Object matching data
____________

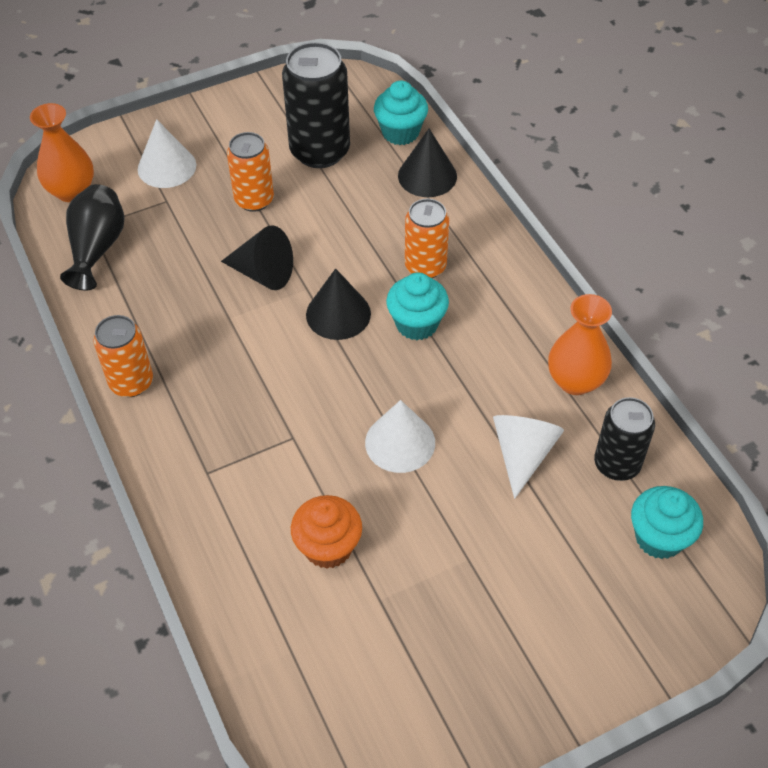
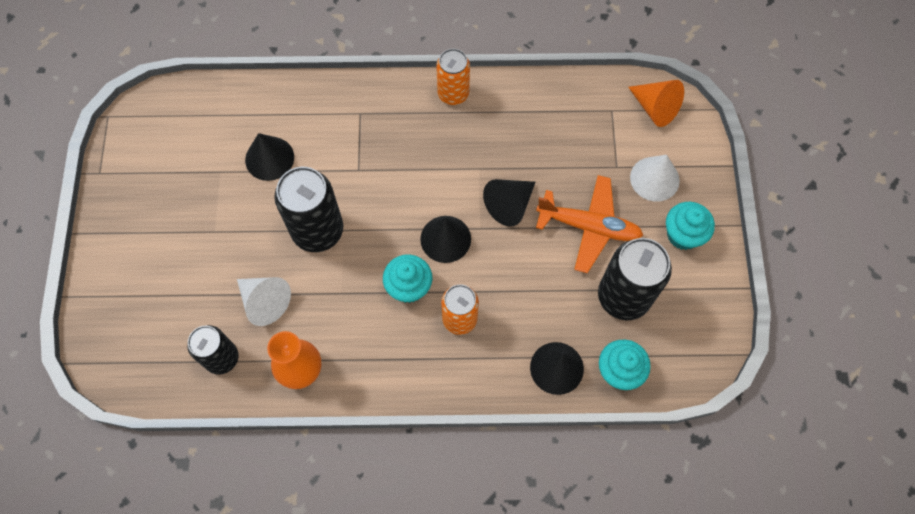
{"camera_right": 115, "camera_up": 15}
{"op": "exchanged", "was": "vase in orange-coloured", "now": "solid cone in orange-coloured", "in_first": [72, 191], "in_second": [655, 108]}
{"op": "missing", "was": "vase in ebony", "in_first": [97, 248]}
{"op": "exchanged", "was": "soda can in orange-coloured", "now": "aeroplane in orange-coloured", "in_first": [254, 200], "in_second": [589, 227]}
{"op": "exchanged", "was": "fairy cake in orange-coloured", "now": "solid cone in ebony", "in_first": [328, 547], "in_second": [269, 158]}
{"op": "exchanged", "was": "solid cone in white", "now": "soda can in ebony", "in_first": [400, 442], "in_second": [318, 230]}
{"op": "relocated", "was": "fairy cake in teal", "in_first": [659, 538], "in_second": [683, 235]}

____________

◆ **TASK TO CARRY OUT**
Give the number of lines in the entries that hold the word "coloured", and nothing else.

◆ **FINISHED TASK**
3